┌─ RECORDS SUPPLIED

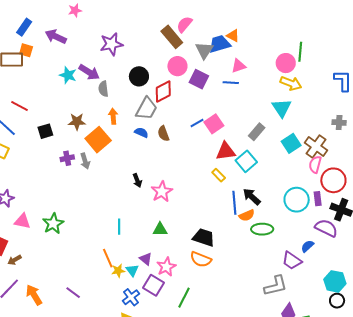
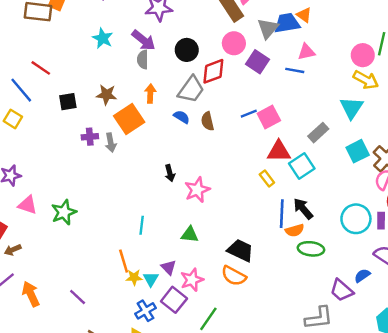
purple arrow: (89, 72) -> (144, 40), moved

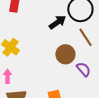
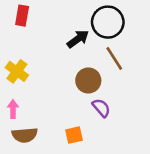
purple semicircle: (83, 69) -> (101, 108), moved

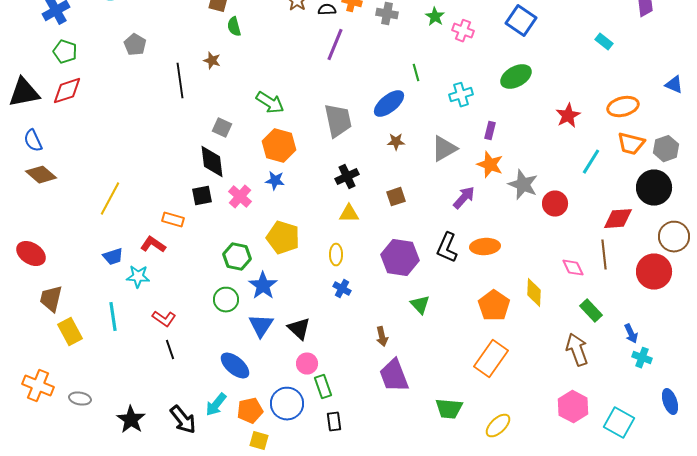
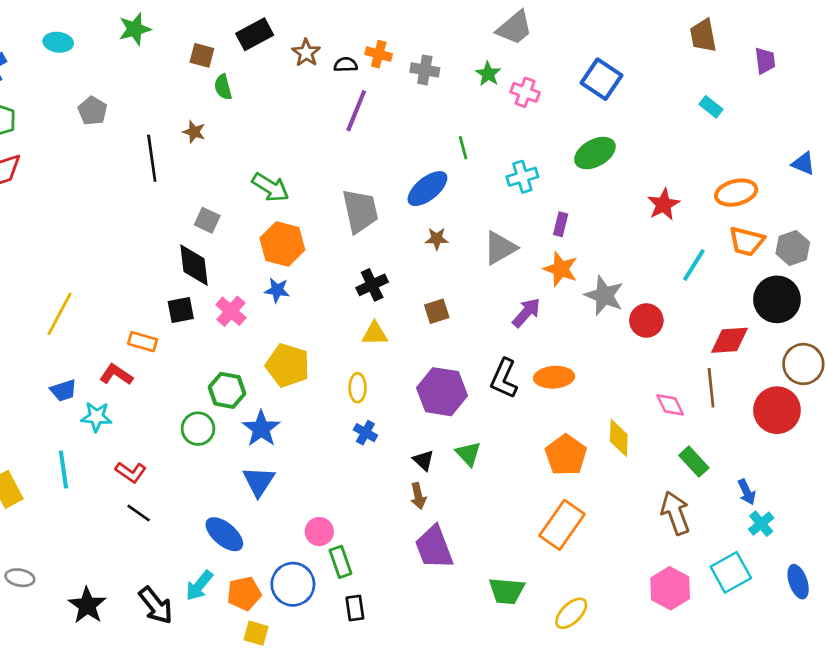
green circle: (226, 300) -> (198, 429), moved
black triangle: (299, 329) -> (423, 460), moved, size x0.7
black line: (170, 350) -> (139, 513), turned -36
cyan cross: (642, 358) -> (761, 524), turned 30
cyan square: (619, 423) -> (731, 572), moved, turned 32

└─

EXERCISE INSTRUCTIONS — Copy out the lines above that hold the string "purple".

WRITTEN SOLUTION —
purple arrow: (89, 72) -> (144, 40), moved
purple semicircle: (83, 69) -> (101, 108), moved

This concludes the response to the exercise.